# [Assignment]
Exactly reproduce each entry, leaving out nothing.

# [Source material]
######

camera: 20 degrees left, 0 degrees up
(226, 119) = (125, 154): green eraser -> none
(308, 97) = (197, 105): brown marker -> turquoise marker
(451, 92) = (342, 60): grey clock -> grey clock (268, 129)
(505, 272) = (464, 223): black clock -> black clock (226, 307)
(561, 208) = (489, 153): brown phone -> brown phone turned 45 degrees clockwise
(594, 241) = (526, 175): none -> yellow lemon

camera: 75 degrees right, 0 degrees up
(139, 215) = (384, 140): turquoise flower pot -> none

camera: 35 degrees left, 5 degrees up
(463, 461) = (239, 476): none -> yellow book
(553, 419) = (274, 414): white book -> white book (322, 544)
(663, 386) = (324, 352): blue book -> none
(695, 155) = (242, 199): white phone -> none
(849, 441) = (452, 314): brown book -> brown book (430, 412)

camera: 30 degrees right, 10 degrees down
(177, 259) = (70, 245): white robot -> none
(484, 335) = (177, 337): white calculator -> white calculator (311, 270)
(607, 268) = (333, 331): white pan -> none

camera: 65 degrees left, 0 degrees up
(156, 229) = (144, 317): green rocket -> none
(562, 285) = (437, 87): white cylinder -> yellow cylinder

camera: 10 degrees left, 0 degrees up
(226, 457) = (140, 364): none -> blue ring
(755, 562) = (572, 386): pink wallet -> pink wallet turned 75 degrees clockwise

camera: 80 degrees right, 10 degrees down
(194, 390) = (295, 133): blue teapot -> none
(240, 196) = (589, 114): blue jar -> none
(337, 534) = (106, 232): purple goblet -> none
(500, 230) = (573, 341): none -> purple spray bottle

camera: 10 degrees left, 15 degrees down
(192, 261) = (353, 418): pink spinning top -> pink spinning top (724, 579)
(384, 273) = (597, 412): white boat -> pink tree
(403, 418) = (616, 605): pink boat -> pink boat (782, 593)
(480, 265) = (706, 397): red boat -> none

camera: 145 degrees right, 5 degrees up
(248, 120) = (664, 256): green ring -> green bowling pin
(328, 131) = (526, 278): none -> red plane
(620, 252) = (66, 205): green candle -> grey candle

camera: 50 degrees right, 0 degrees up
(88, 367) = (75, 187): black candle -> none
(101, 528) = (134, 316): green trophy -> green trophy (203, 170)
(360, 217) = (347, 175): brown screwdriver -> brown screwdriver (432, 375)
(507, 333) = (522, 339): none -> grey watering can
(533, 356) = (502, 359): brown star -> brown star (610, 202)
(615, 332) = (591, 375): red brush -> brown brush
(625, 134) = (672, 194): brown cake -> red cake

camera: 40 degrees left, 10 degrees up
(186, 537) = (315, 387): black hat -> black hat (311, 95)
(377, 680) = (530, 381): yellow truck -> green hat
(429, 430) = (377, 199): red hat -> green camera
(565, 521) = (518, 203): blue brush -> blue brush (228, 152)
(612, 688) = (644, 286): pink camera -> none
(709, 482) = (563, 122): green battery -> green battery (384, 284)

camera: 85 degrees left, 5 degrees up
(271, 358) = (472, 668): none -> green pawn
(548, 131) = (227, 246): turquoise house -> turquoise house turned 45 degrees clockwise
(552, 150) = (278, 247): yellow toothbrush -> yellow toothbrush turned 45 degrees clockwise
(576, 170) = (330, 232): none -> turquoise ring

######

# [Your response]
camera: 20 degrees left, 0 degrees up
(226, 119) = (125, 154): green eraser -> none
(308, 97) = (197, 105): brown marker -> turquoise marker
(451, 92) = (342, 60): grey clock -> grey clock (268, 129)
(505, 272) = (464, 223): black clock -> black clock (226, 307)
(561, 208) = (489, 153): brown phone -> brown phone turned 45 degrees clockwise
(594, 241) = (526, 175): none -> yellow lemon

camera: 75 degrees right, 0 degrees up
(139, 215) = (384, 140): turquoise flower pot -> none

camera: 35 degrees left, 5 degrees up
(463, 461) = (239, 476): none -> yellow book
(553, 419) = (274, 414): white book -> white book (322, 544)
(663, 386) = (324, 352): blue book -> none
(695, 155) = (242, 199): white phone -> none
(849, 441) = (452, 314): brown book -> brown book (430, 412)

camera: 30 degrees right, 10 degrees down
(177, 259) = (70, 245): white robot -> none
(484, 335) = (177, 337): white calculator -> white calculator (311, 270)
(607, 268) = (333, 331): white pan -> none

camera: 65 degrees left, 0 degrees up
(156, 229) = (144, 317): green rocket -> none
(562, 285) = (437, 87): white cylinder -> yellow cylinder

camera: 10 degrees left, 0 degrees up
(226, 457) = (140, 364): none -> blue ring
(755, 562) = (572, 386): pink wallet -> pink wallet turned 75 degrees clockwise

camera: 80 degrees right, 10 degrees down
(194, 390) = (295, 133): blue teapot -> none
(240, 196) = (589, 114): blue jar -> none
(337, 534) = (106, 232): purple goblet -> none
(500, 230) = (573, 341): none -> purple spray bottle

camera: 10 degrees left, 15 degrees down
(192, 261) = (353, 418): pink spinning top -> pink spinning top (724, 579)
(384, 273) = (597, 412): white boat -> pink tree
(403, 418) = (616, 605): pink boat -> pink boat (782, 593)
(480, 265) = (706, 397): red boat -> none

camera: 145 degrees right, 5 degrees up
(248, 120) = (664, 256): green ring -> green bowling pin
(328, 131) = (526, 278): none -> red plane
(620, 252) = (66, 205): green candle -> grey candle

camera: 50 degrees right, 0 degrees up
(88, 367) = (75, 187): black candle -> none
(101, 528) = (134, 316): green trophy -> green trophy (203, 170)
(360, 217) = (347, 175): brown screwdriver -> brown screwdriver (432, 375)
(507, 333) = (522, 339): none -> grey watering can
(533, 356) = (502, 359): brown star -> brown star (610, 202)
(615, 332) = (591, 375): red brush -> brown brush
(625, 134) = (672, 194): brown cake -> red cake

camera: 40 degrees left, 10 degrees up
(186, 537) = (315, 387): black hat -> black hat (311, 95)
(377, 680) = (530, 381): yellow truck -> green hat
(429, 430) = (377, 199): red hat -> green camera
(565, 521) = (518, 203): blue brush -> blue brush (228, 152)
(612, 688) = (644, 286): pink camera -> none
(709, 482) = (563, 122): green battery -> green battery (384, 284)

camera: 85 degrees left, 5 degrees up
(271, 358) = (472, 668): none -> green pawn
(548, 131) = (227, 246): turquoise house -> turquoise house turned 45 degrees clockwise
(552, 150) = (278, 247): yellow toothbrush -> yellow toothbrush turned 45 degrees clockwise
(576, 170) = (330, 232): none -> turquoise ring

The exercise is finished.